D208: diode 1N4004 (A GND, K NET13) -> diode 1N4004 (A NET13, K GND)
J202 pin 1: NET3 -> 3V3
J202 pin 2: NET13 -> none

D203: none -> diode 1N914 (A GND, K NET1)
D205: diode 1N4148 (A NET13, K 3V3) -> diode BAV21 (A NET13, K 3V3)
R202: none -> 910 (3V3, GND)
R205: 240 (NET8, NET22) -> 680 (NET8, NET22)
==*==
Retype every entry exactly.

D208: diode 1N4004 (A GND, K NET13) -> diode 1N4004 (A NET13, K GND)
J202 pin 1: NET3 -> 3V3
J202 pin 2: NET13 -> none

D203: none -> diode 1N914 (A GND, K NET1)
D205: diode 1N4148 (A NET13, K 3V3) -> diode BAV21 (A NET13, K 3V3)
R202: none -> 910 (3V3, GND)
R205: 240 (NET8, NET22) -> 680 (NET8, NET22)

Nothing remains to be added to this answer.